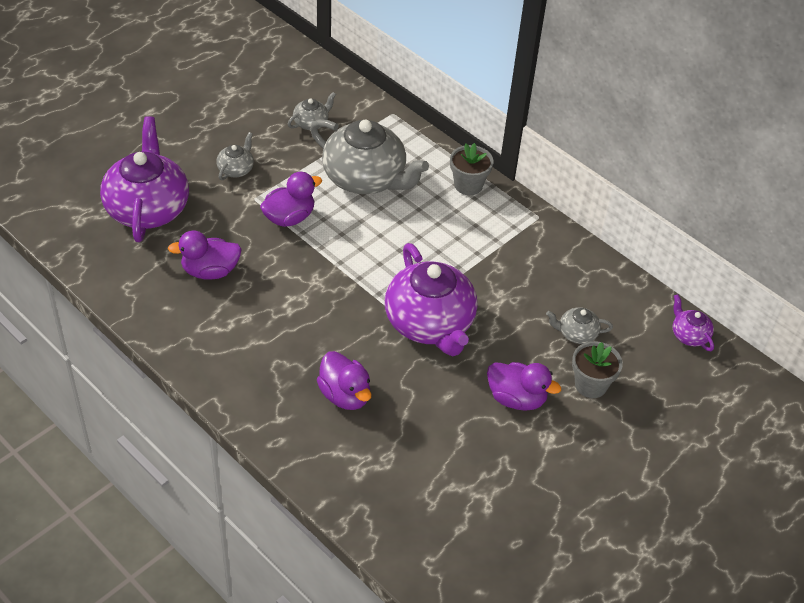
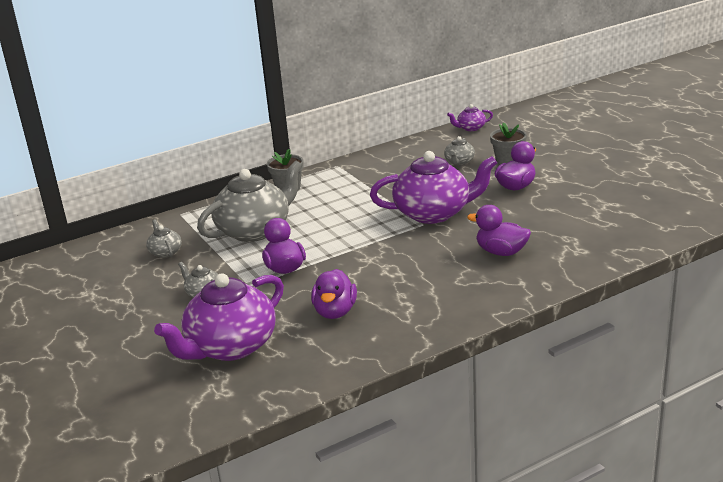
camera: 70 degrees left, 20 degrees down
purple teapot [100,116,189,242] -> purple teapot turned 60 degrees counterclockwise [154,273,284,361]
purple duck [317,351,372,410] -> purple duck turned 135 degrees counterclockwise [467,205,531,256]

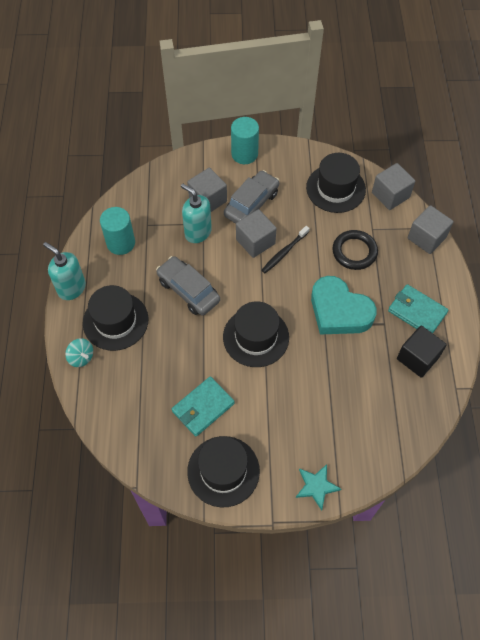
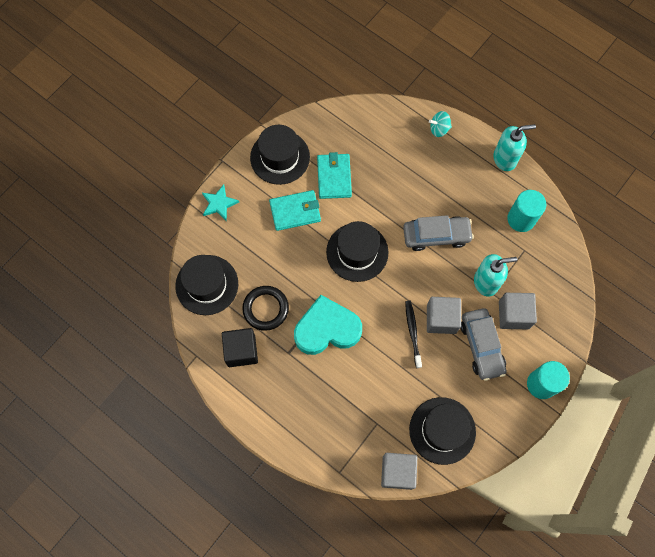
camera: 130 degrees right, 10 degrees up
black hat [83,285,148,351] -> black hat moved to [175,255,238,315]
black ring [332,230,378,270] -> black ring moved to [242,286,289,331]
turquoise wallet [388,284,448,333] -> turquoise wallet moved to [269,190,321,231]
grey cube [408,205,454,254] -> none

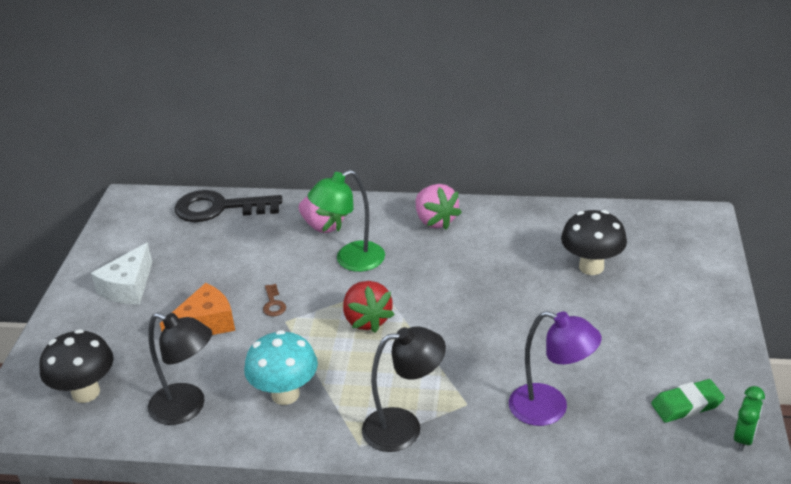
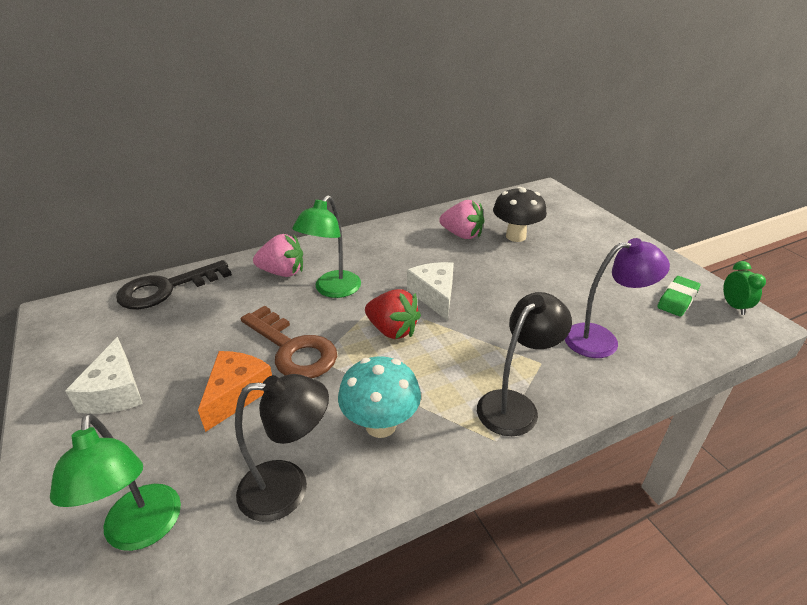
camera: 35 degrees left, 0 degrees up
black mushroom [39,329,114,403] -> green lamp [50,414,181,551]
brown key [263,284,286,316] -> brown key [241,305,337,378], size x2.50
pink strawberry [416,184,462,230] -> pink strawberry moved to [439,200,484,239]
none -> white cheese [407,262,454,321]

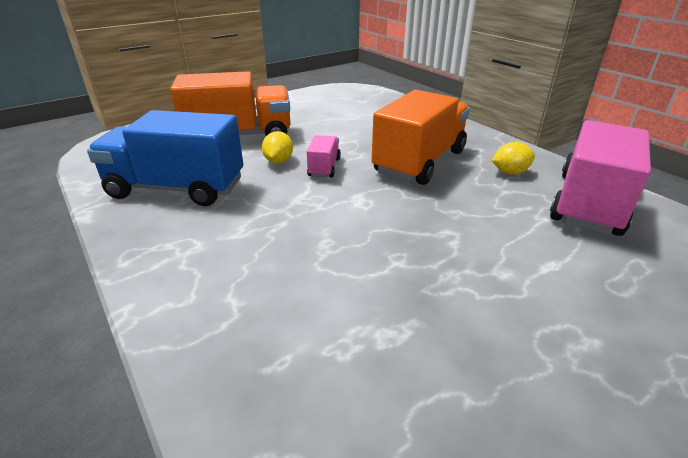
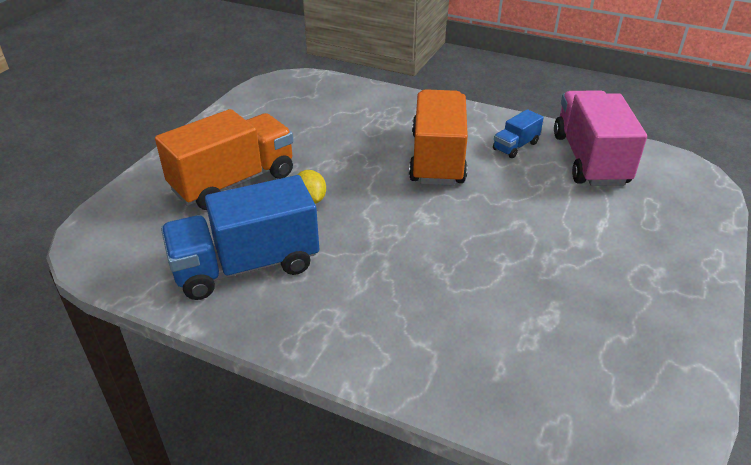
camera: 30 degrees left, 5 degrees up
pink truck [307,135,341,178] -> none
yellow lemon [492,142,535,174] -> blue truck [493,109,544,158]

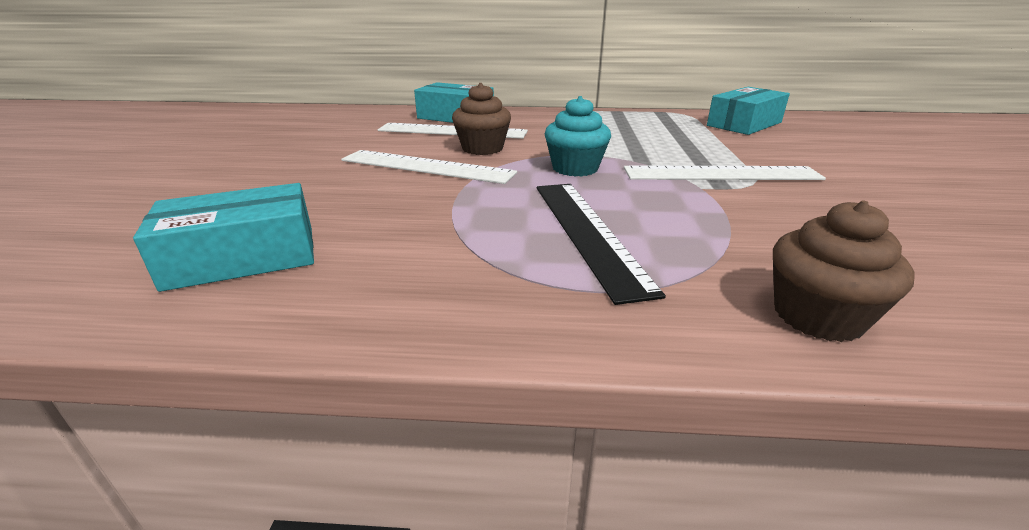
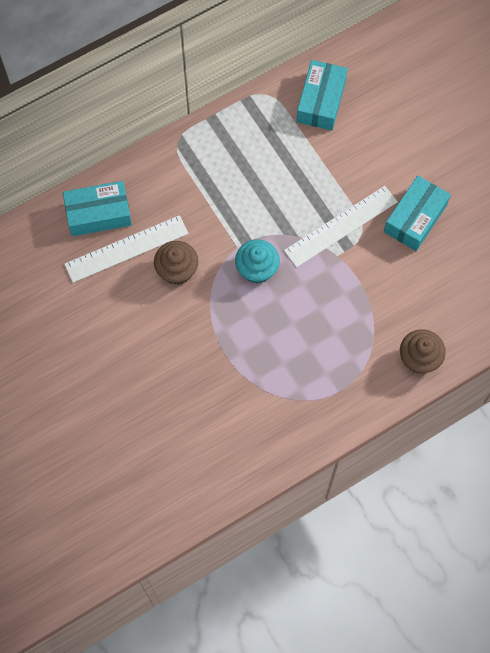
camera: 35 degrees left, 40 degrees up
turquoise box [133,183,314,292] -> turquoise box moved to [384,176,451,251]
white ruler [341,150,517,184] -> none
black ruler [537,184,666,305] -> none

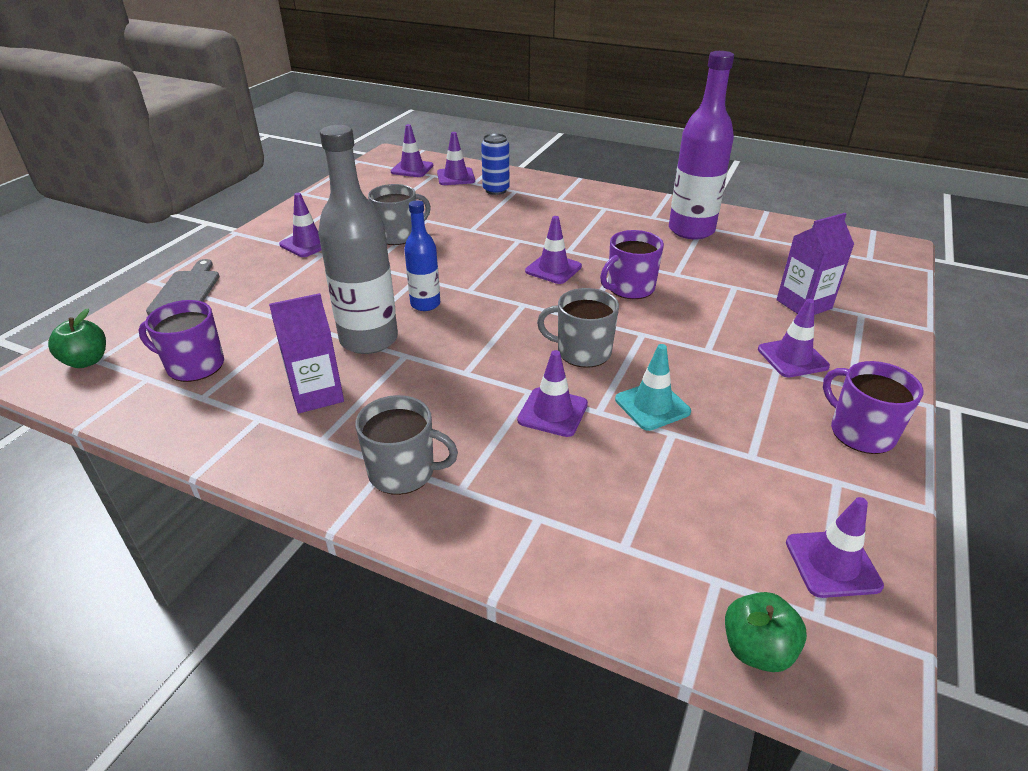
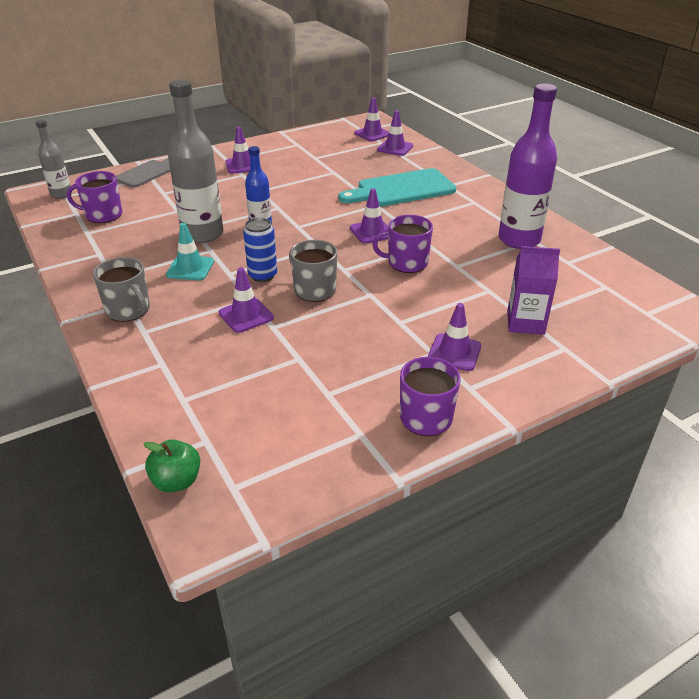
camera: 35 degrees right, 0 degrees up
green apple [48,308,106,368] -> grey bottle [36,119,70,199]
purple mug [138,300,224,382] -> purple mug turned 45 degrees counterclockwise [66,171,122,223]
purple carton [269,293,344,413] -> none
grey mug [368,184,431,245] -> none
blue can [481,133,509,195] -> blue can moved to [243,218,277,282]
turquoise traffic cone [615,344,691,431] -> turquoise traffic cone moved to [166,223,214,280]
purple traffic cone [786,497,884,598] -> none
none -> turquoise cutting board [338,168,456,206]

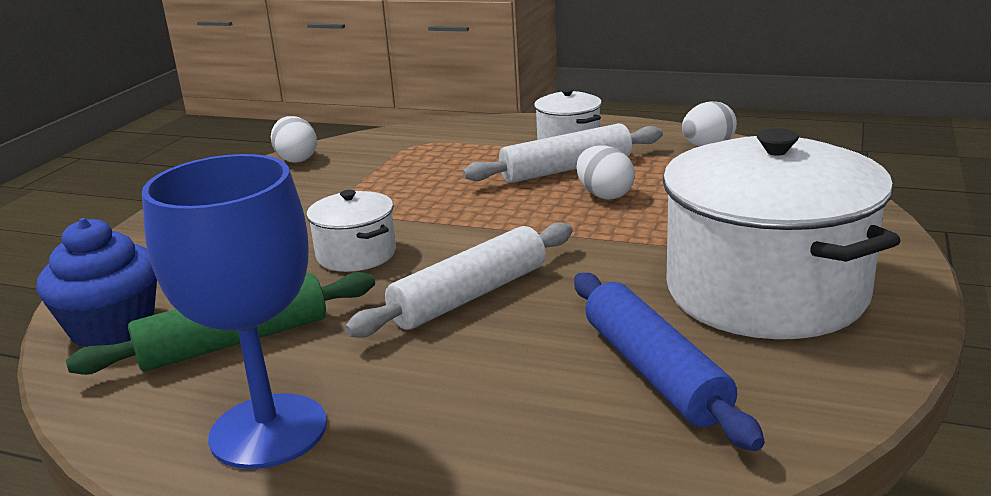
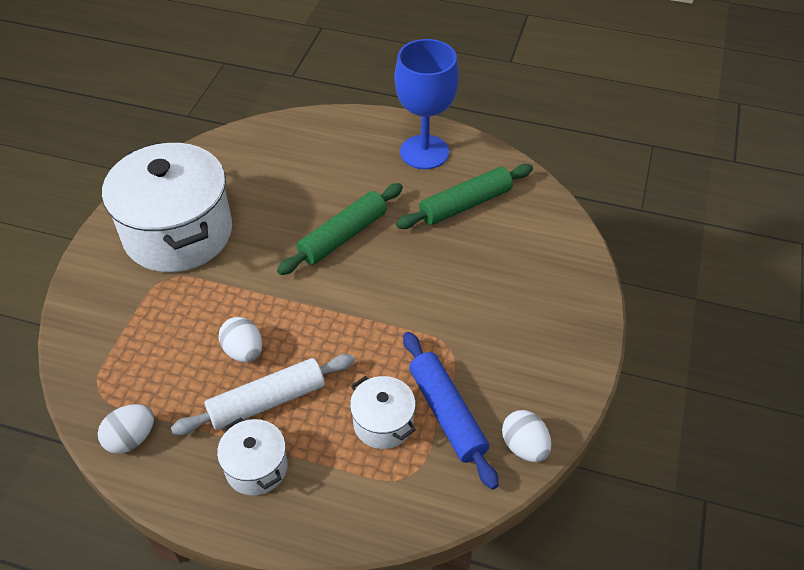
camera: 175 degrees right, 25 degrees up
blue cupcake [37,218,157,347] -> none
white pot [306,190,396,272] -> white pot moved to [350,376,416,449]
white rolling pin [345,222,572,338] -> green rolling pin [277,183,403,275]
blue rolling pin [574,273,765,451] -> blue rolling pin moved to [403,332,499,490]

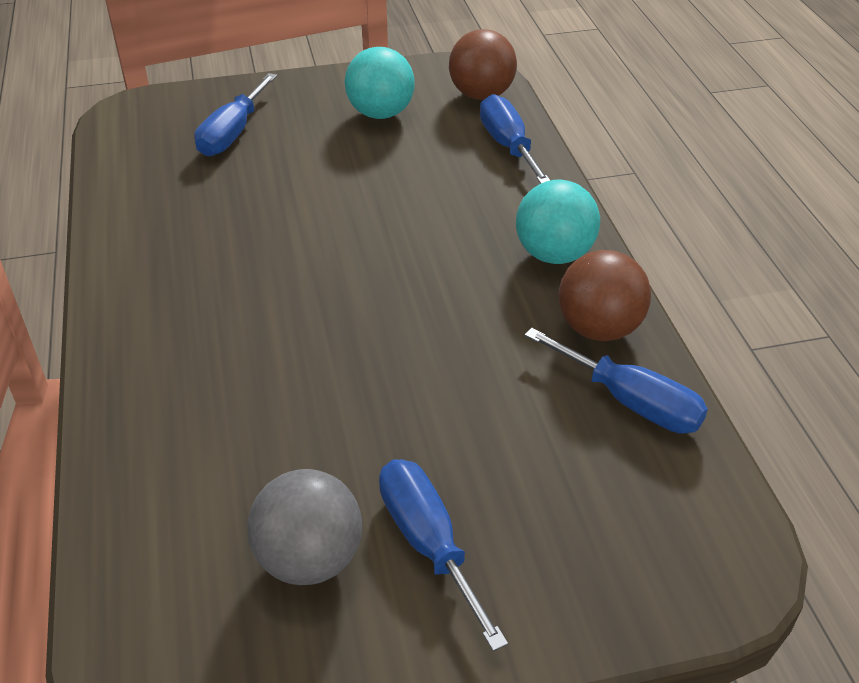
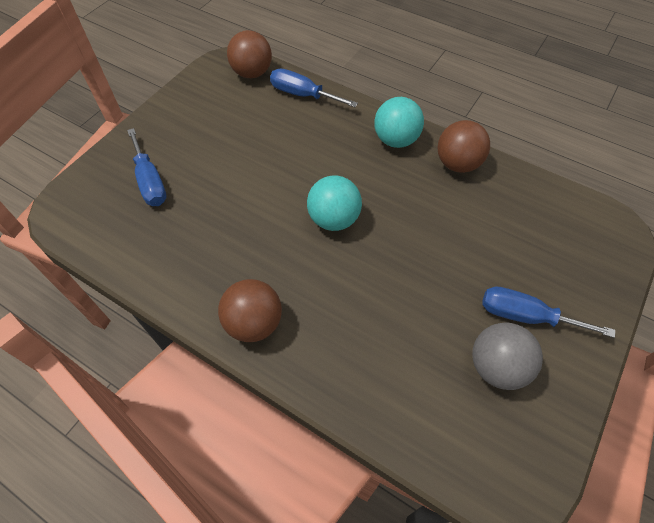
camera: 45 degrees left, 15 degrees up
turquoise ball [345,47,415,119] -> turquoise ball moved to [307,175,362,231]
blue screwdriver [524,328,708,434] -> none
none -> brown ball [218,279,282,342]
□ □ □ □ □
▸ WORK TO COMPLETE:
Every line of the listing above is to be set down verbatim, without the pictures.

▸ REPLY:
camera: 70 degrees left, 20 degrees down
purple teapot [100,116,189,242] -> purple teapot turned 60 degrees counterclockwise [154,273,284,361]
purple duck [317,351,372,410] -> purple duck turned 135 degrees counterclockwise [467,205,531,256]

camera: 130 degrees right, 10 degrees up
black hat [83,285,148,351] -> black hat moved to [175,255,238,315]
black ring [332,230,378,270] -> black ring moved to [242,286,289,331]
turquoise wallet [388,284,448,333] -> turquoise wallet moved to [269,190,321,231]
grey cube [408,205,454,254] -> none

camera: 35 degrees left, 0 degrees up
black mushroom [39,329,114,403] -> green lamp [50,414,181,551]
brown key [263,284,286,316] -> brown key [241,305,337,378], size x2.50
pink strawberry [416,184,462,230] -> pink strawberry moved to [439,200,484,239]
none -> white cheese [407,262,454,321]

camera: 30 degrees left, 5 degrees up
pink truck [307,135,341,178] -> none
yellow lemon [492,142,535,174] -> blue truck [493,109,544,158]

camera: 35 degrees left, 40 degrees up
turquoise box [133,183,314,292] -> turquoise box moved to [384,176,451,251]
white ruler [341,150,517,184] -> none
black ruler [537,184,666,305] -> none

camera: 35 degrees right, 0 degrees up
green apple [48,308,106,368] -> grey bottle [36,119,70,199]
purple mug [138,300,224,382] -> purple mug turned 45 degrees counterclockwise [66,171,122,223]
purple carton [269,293,344,413] -> none
grey mug [368,184,431,245] -> none
blue can [481,133,509,195] -> blue can moved to [243,218,277,282]
turquoise traffic cone [615,344,691,431] -> turquoise traffic cone moved to [166,223,214,280]
purple traffic cone [786,497,884,598] -> none
none -> turquoise cutting board [338,168,456,206]

camera: 175 degrees right, 25 degrees up
blue cupcake [37,218,157,347] -> none
white pot [306,190,396,272] -> white pot moved to [350,376,416,449]
white rolling pin [345,222,572,338] -> green rolling pin [277,183,403,275]
blue rolling pin [574,273,765,451] -> blue rolling pin moved to [403,332,499,490]

camera: 45 degrees left, 15 degrees up
turquoise ball [345,47,415,119] -> turquoise ball moved to [307,175,362,231]
blue screwdriver [524,328,708,434] -> none
none -> brown ball [218,279,282,342]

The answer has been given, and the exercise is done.